%%
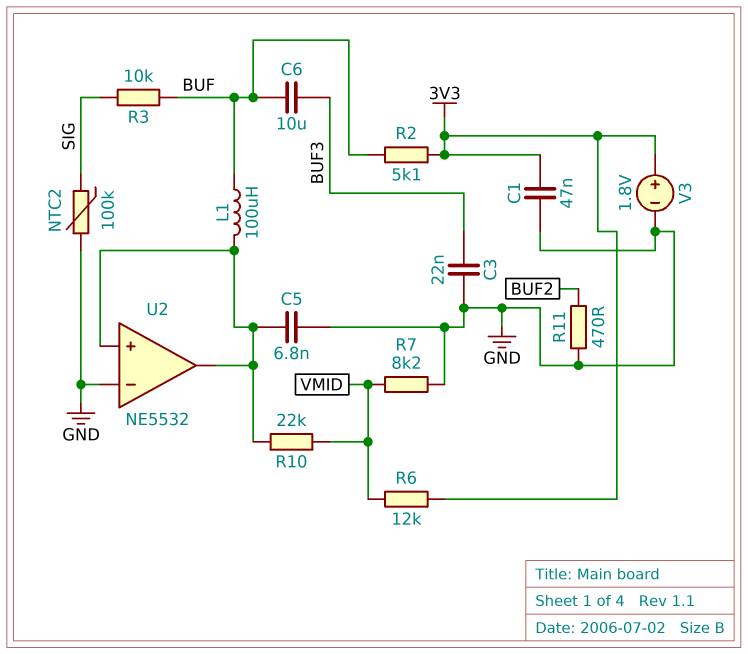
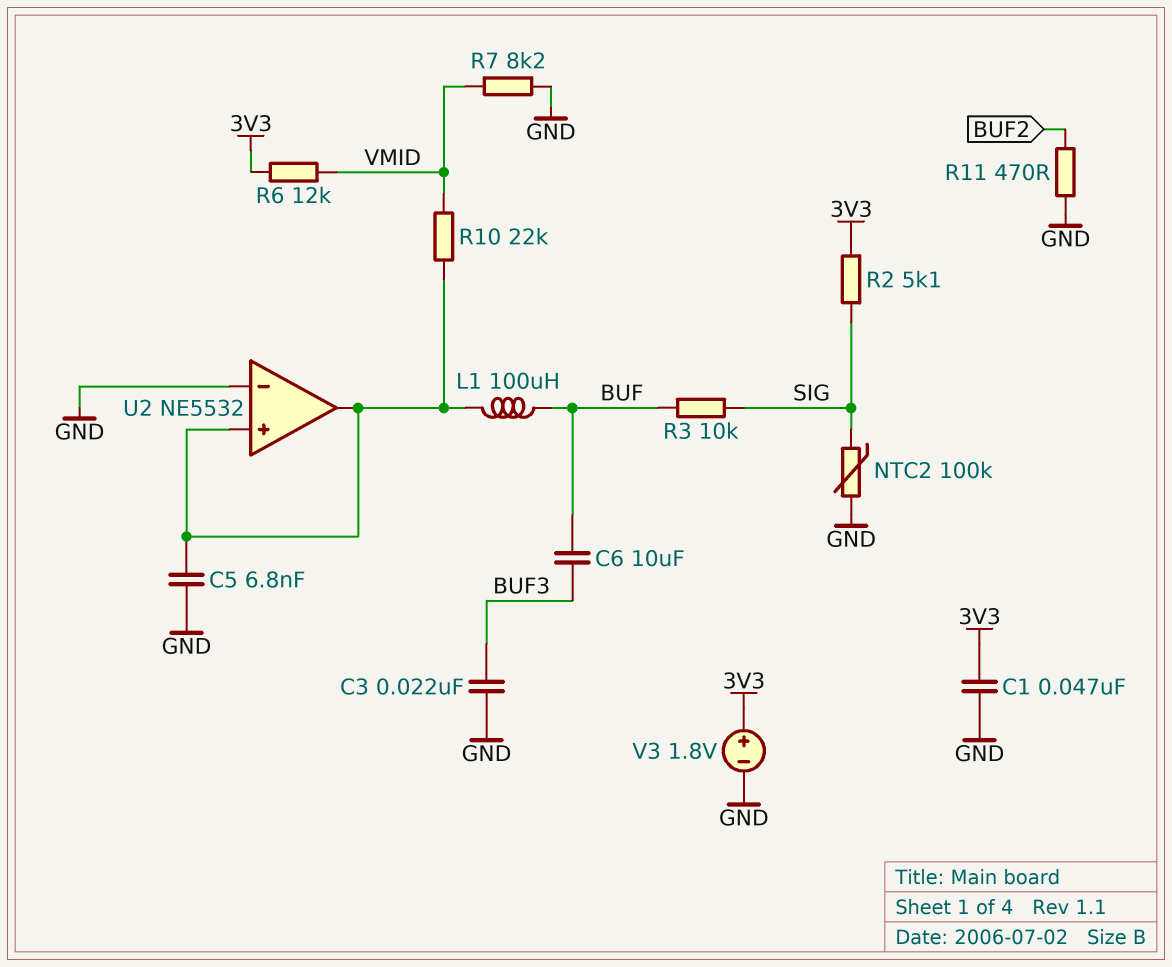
R2: 5.1k (3V3, BUF) -> 5.1k (3V3, SIG)

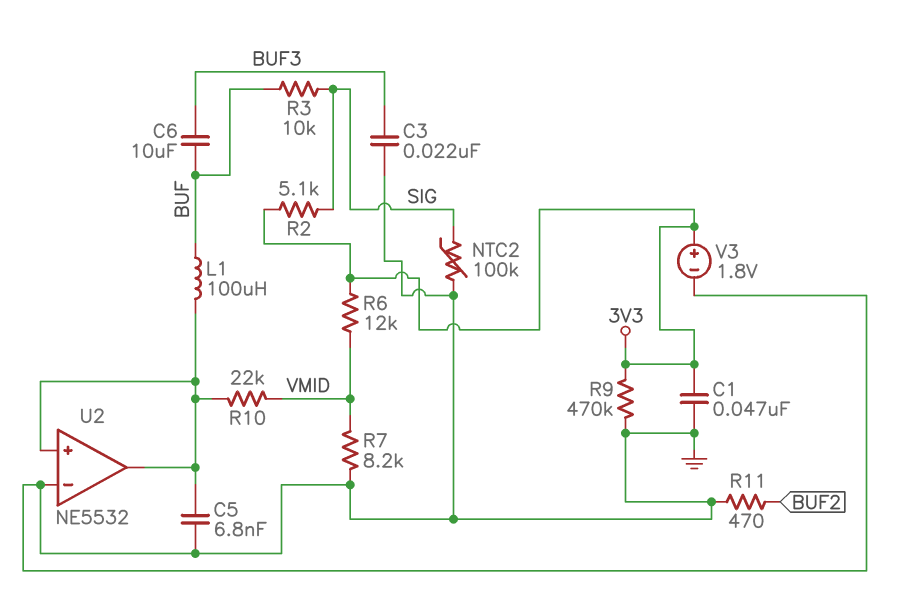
R9: none -> 470k (3V3, GND)

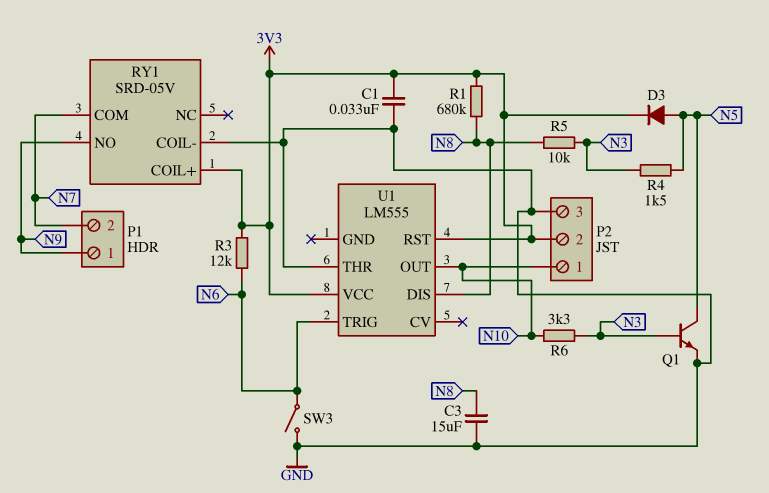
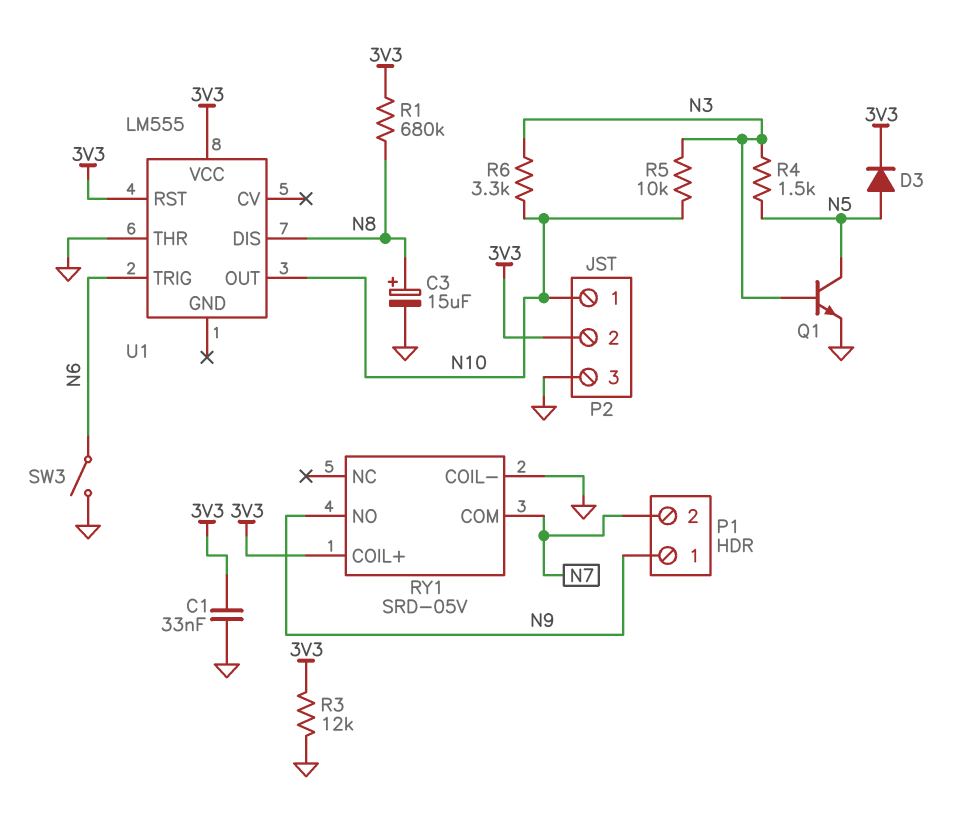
C3: 15uF (GND, N8) -> 15uF (plus N8, minus GND)
R3: 12k (3V3, N6) -> 12k (3V3, GND)
R5: 10k (N3, N8) -> 10k (N3, N10)

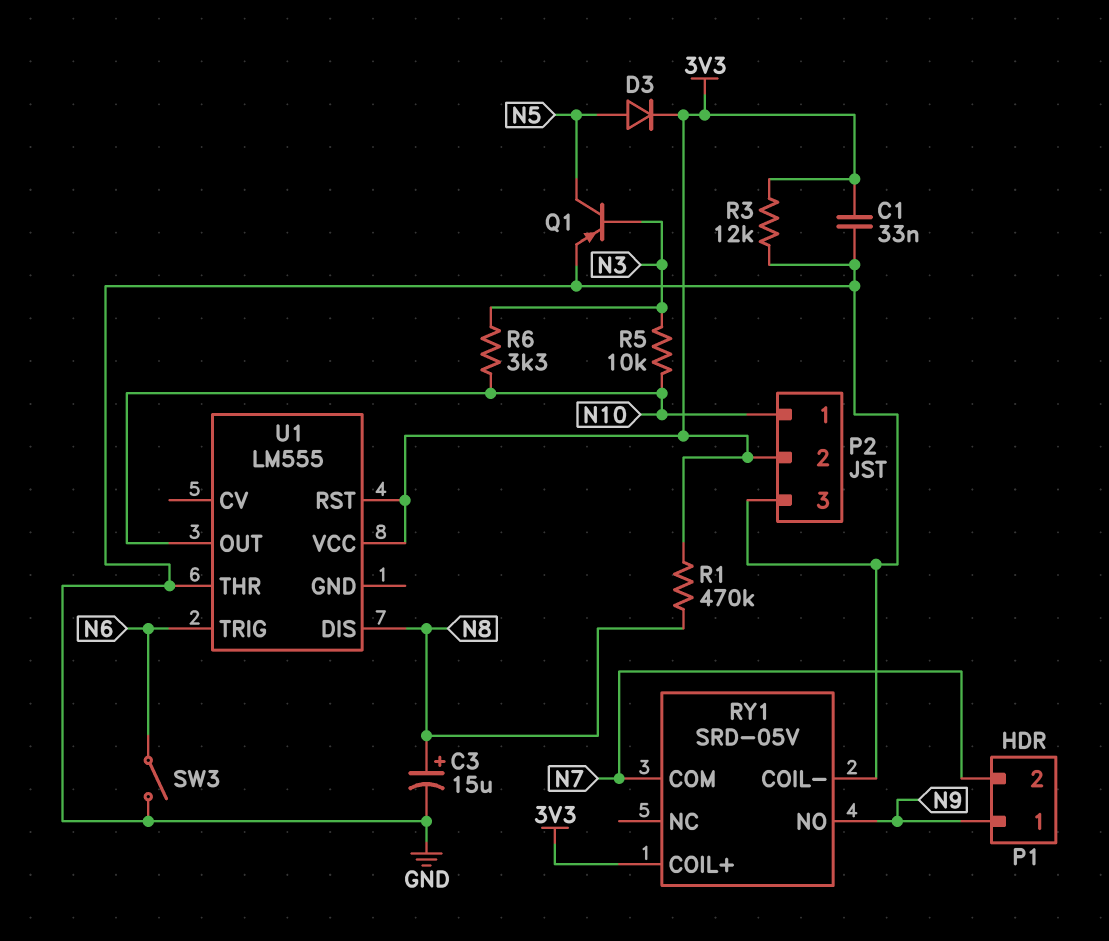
Q1: NPN (B N3, C N5, E GND) -> PNP (B N3, C N5, E GND)
R1: 680k (3V3, N8) -> 470k (3V3, N8)
R4: 1.5k (N3, N5) -> none

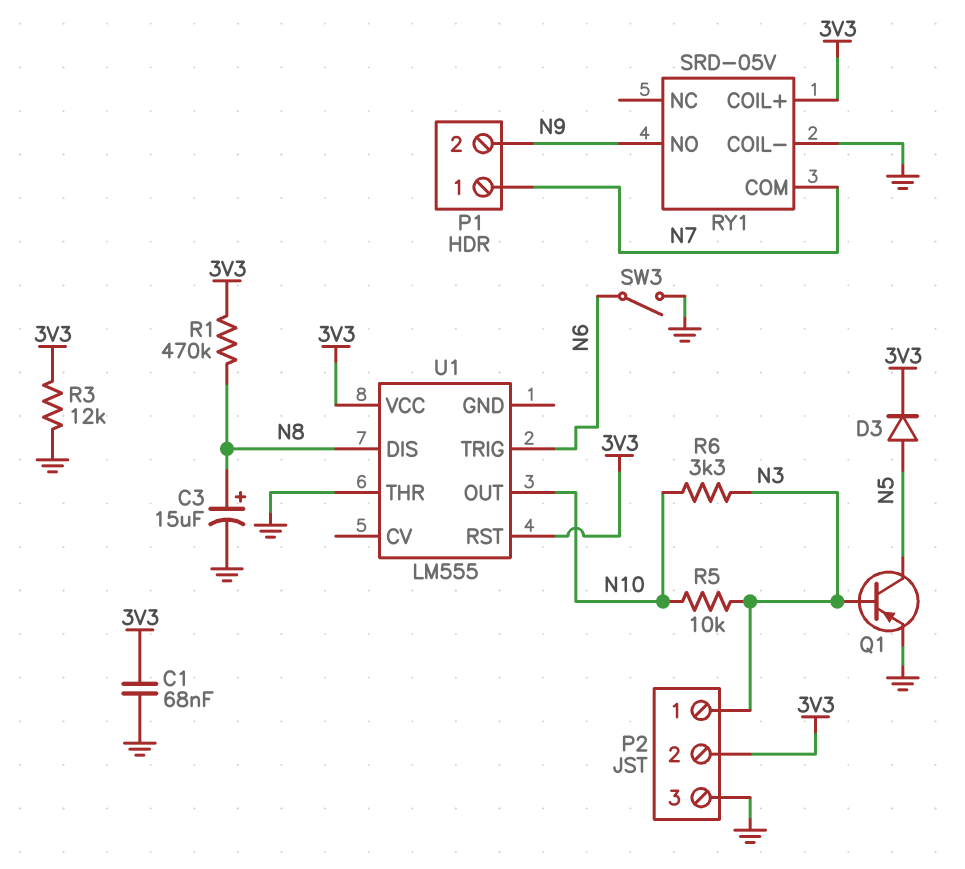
C1: 33nF (3V3, GND) -> 68nF (3V3, GND)
P1 pin 1: N9 -> N7
P1 pin 2: N7 -> N9
P2 pin 1: N10 -> N3

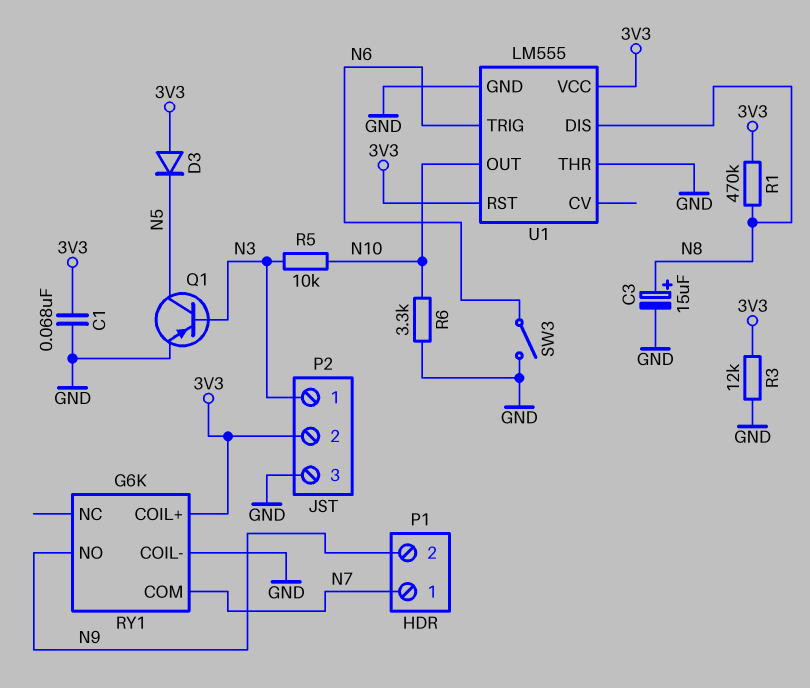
D3: diode (A N5, K 3V3) -> diode (A 3V3, K N5)
R6: 3.3k (N3, N10) -> 3.3k (GND, N10)
RY1: SRD-05V -> G6K
U1 pin GND: none -> GND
%%
### Work order:
Return word for word the lines from the beginning of the entries through the line that contains "P2 pin 1: N10 -> N3", both ends included, but no pictures.

### Task response:
R2: 5.1k (3V3, BUF) -> 5.1k (3V3, SIG)

R9: none -> 470k (3V3, GND)

C3: 15uF (GND, N8) -> 15uF (plus N8, minus GND)
R3: 12k (3V3, N6) -> 12k (3V3, GND)
R5: 10k (N3, N8) -> 10k (N3, N10)

Q1: NPN (B N3, C N5, E GND) -> PNP (B N3, C N5, E GND)
R1: 680k (3V3, N8) -> 470k (3V3, N8)
R4: 1.5k (N3, N5) -> none

C1: 33nF (3V3, GND) -> 68nF (3V3, GND)
P1 pin 1: N9 -> N7
P1 pin 2: N7 -> N9
P2 pin 1: N10 -> N3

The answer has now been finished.